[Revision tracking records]
☆ ☆ ☆ ☆ ☆ ☆ ☆
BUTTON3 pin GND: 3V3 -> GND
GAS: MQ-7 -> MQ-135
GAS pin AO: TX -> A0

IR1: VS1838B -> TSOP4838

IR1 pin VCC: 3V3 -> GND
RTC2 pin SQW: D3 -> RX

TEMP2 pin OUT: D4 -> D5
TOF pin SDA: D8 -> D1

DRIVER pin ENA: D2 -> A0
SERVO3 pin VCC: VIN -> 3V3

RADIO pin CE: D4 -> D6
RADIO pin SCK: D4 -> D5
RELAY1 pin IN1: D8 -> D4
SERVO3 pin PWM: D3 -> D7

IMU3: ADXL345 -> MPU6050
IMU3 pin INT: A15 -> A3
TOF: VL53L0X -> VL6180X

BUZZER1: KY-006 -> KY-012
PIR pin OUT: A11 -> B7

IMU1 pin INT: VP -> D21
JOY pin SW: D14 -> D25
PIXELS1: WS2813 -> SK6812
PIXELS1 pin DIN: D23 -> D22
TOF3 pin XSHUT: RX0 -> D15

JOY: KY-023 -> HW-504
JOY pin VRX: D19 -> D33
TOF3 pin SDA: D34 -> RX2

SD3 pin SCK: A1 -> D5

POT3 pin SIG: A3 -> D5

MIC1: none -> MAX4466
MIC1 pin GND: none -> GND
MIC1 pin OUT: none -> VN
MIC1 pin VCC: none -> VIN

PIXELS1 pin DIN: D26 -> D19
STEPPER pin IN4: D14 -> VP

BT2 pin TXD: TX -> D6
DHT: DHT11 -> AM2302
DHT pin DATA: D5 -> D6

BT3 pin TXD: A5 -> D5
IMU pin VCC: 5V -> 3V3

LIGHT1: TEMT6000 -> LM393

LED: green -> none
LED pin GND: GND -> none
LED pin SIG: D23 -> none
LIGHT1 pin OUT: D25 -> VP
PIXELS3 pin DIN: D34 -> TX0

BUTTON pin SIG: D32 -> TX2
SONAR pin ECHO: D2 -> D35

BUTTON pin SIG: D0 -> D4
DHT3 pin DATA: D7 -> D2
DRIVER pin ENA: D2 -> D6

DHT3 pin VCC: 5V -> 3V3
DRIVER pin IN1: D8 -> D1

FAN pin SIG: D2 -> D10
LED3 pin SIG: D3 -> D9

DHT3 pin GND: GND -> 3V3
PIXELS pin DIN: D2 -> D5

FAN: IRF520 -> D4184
☆ ☆ ☆ ☆ ☆ ☆ ☆
Work order — Your task for the entries above: copy exactly the span starting with the line with "BUZZER1: KY-006 -> KY-012" and going on through the line with "MIC1 pin VCC: none -> VIN", both lines included, and nothing else.

Response —
BUZZER1: KY-006 -> KY-012
PIR pin OUT: A11 -> B7

IMU1 pin INT: VP -> D21
JOY pin SW: D14 -> D25
PIXELS1: WS2813 -> SK6812
PIXELS1 pin DIN: D23 -> D22
TOF3 pin XSHUT: RX0 -> D15

JOY: KY-023 -> HW-504
JOY pin VRX: D19 -> D33
TOF3 pin SDA: D34 -> RX2

SD3 pin SCK: A1 -> D5

POT3 pin SIG: A3 -> D5

MIC1: none -> MAX4466
MIC1 pin GND: none -> GND
MIC1 pin OUT: none -> VN
MIC1 pin VCC: none -> VIN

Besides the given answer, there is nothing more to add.